■ Exercise details
The records below must be transcribed exactly, with each picture left out.

◆ ◆ ◆

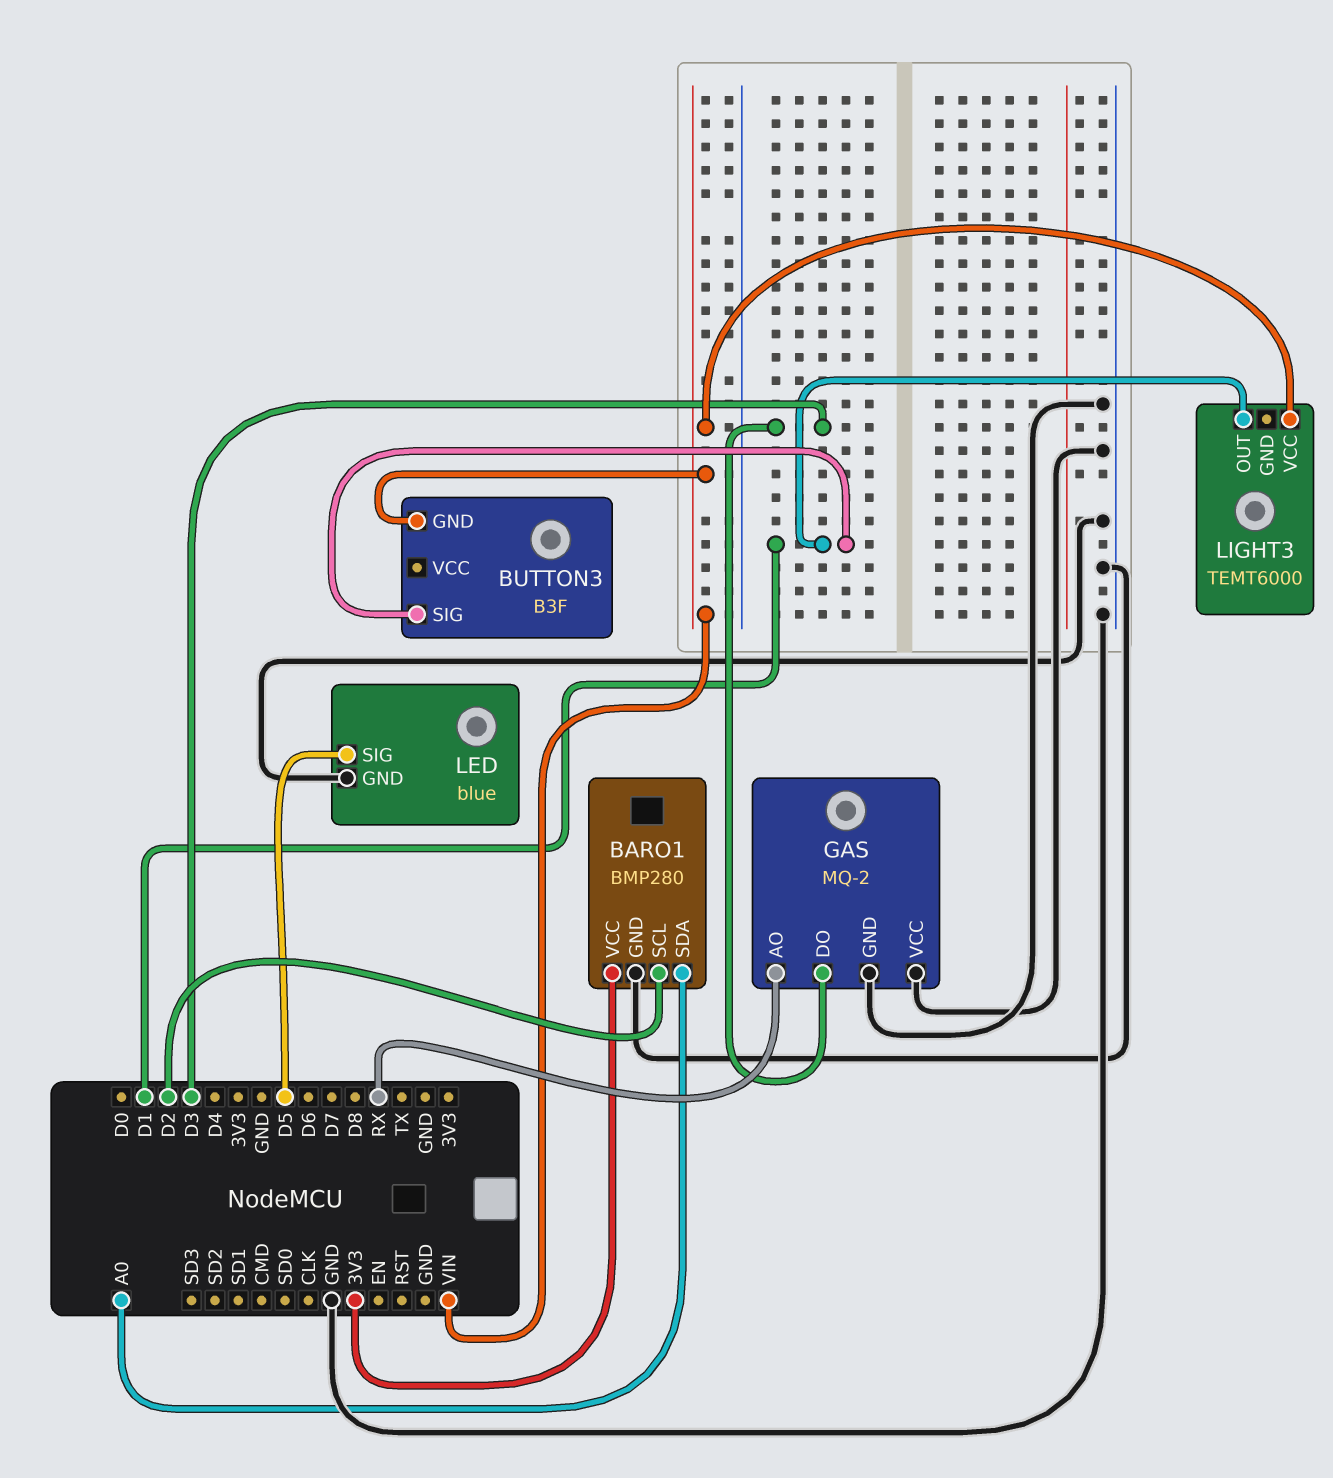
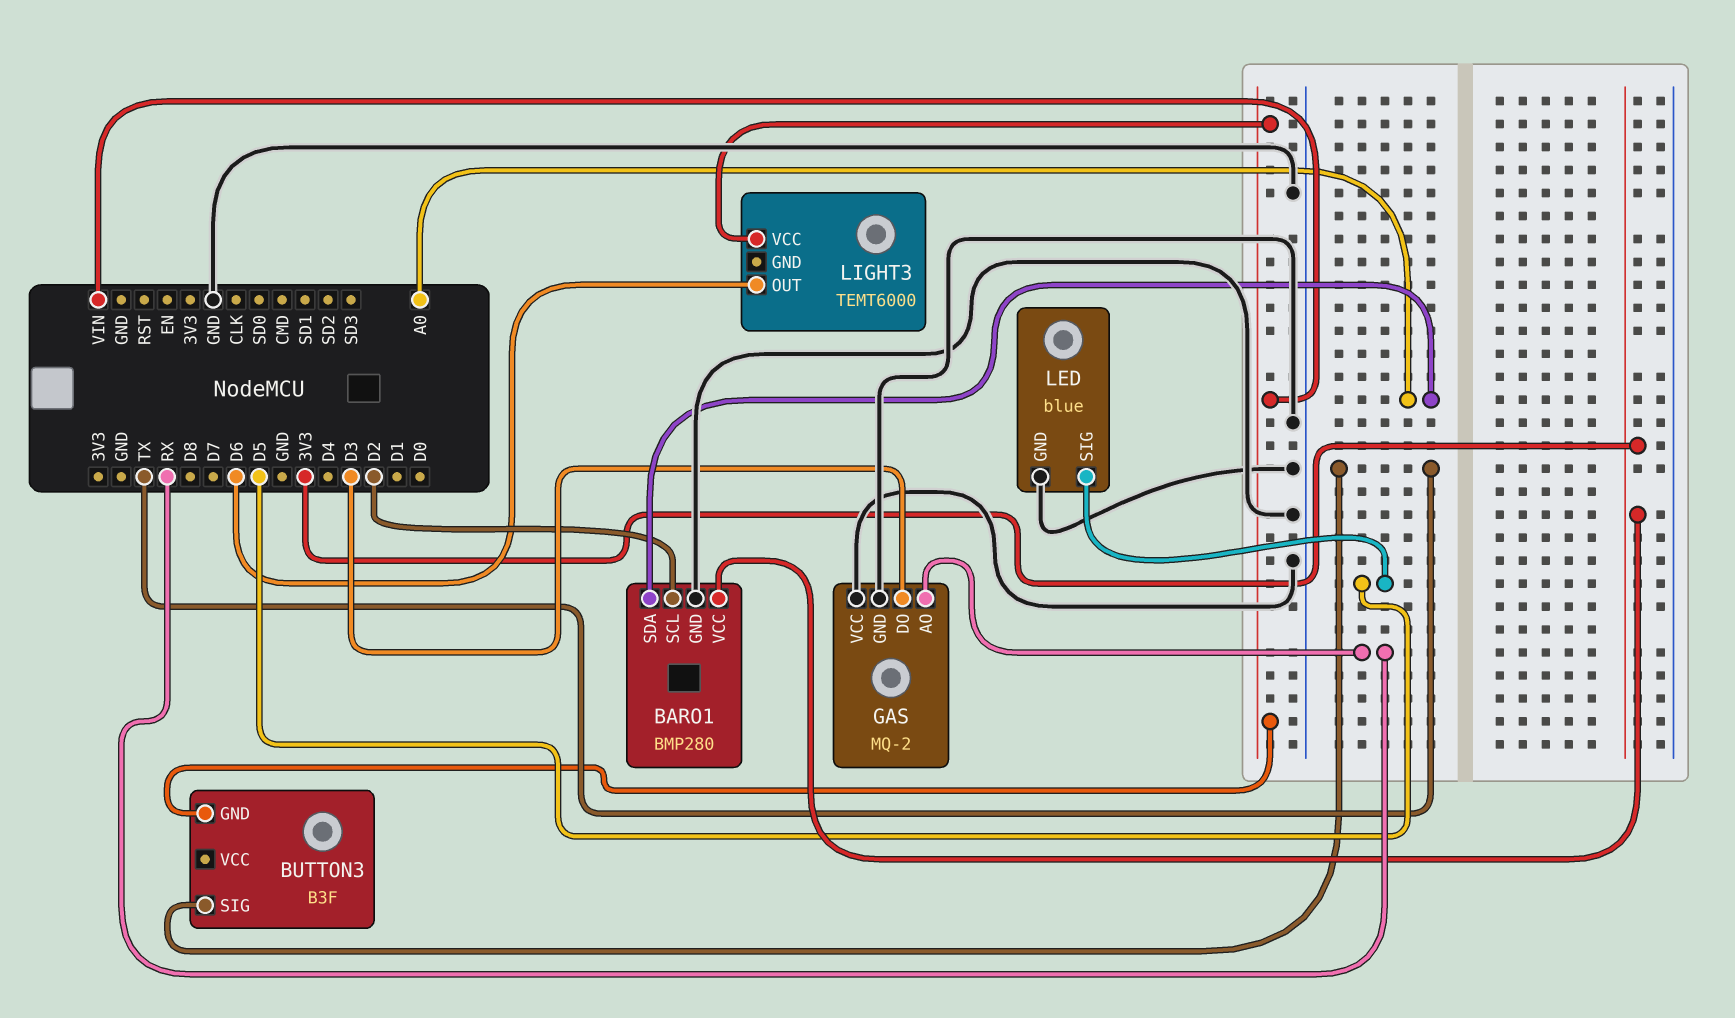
BUTTON3 pin SIG: D1 -> TX
LIGHT3 pin OUT: D1 -> D6

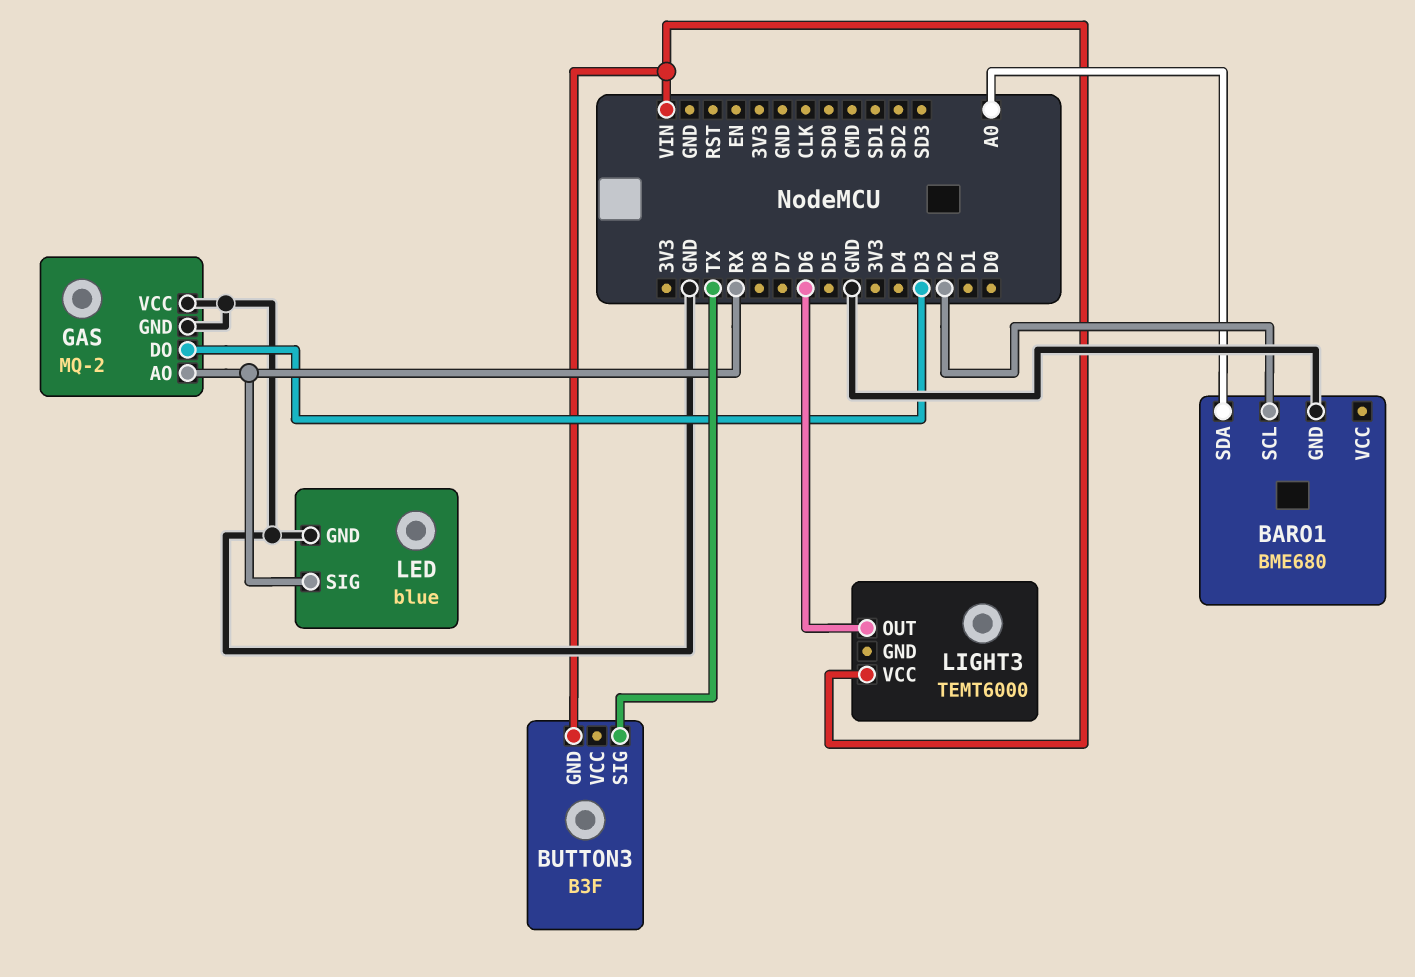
BARO1: BMP280 -> BME680
BARO1 pin VCC: 3V3 -> none
LED pin SIG: D5 -> RX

◆ ◆ ◆

■ Worked solution
BUTTON3 pin SIG: D1 -> TX
LIGHT3 pin OUT: D1 -> D6

BARO1: BMP280 -> BME680
BARO1 pin VCC: 3V3 -> none
LED pin SIG: D5 -> RX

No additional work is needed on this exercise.